### Task description
Set down each record below precisely, skipping the pictures.
________________________________________
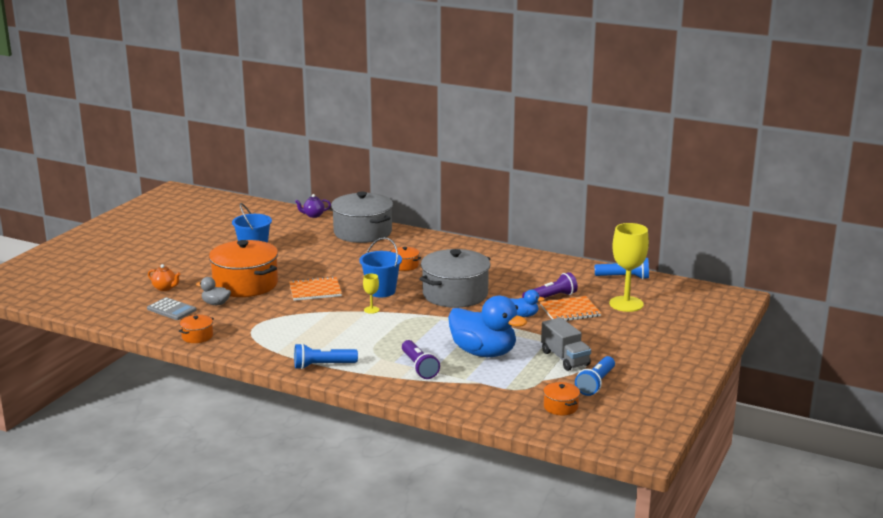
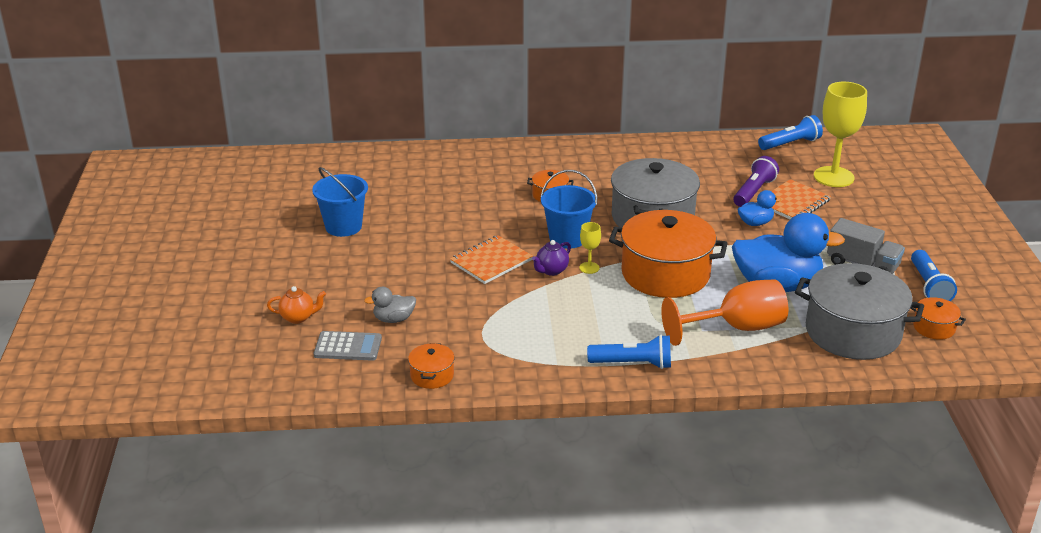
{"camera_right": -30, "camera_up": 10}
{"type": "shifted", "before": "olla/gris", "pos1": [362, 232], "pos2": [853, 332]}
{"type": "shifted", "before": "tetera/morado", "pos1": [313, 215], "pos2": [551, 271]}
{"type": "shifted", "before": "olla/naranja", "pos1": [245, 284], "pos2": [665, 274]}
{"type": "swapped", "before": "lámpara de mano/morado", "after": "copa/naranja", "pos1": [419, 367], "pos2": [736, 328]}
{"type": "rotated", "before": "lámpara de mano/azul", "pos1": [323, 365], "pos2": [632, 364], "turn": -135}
________________________________________
### Worked solution
{"camera_right": -30, "camera_up": 10}
{"type": "shifted", "before": "olla/gris", "pos1": [362, 232], "pos2": [853, 332]}
{"type": "shifted", "before": "tetera/morado", "pos1": [313, 215], "pos2": [551, 271]}
{"type": "shifted", "before": "olla/naranja", "pos1": [245, 284], "pos2": [665, 274]}
{"type": "swapped", "before": "lámpara de mano/morado", "after": "copa/naranja", "pos1": [419, 367], "pos2": [736, 328]}
{"type": "rotated", "before": "lámpara de mano/azul", "pos1": [323, 365], "pos2": [632, 364], "turn": -135}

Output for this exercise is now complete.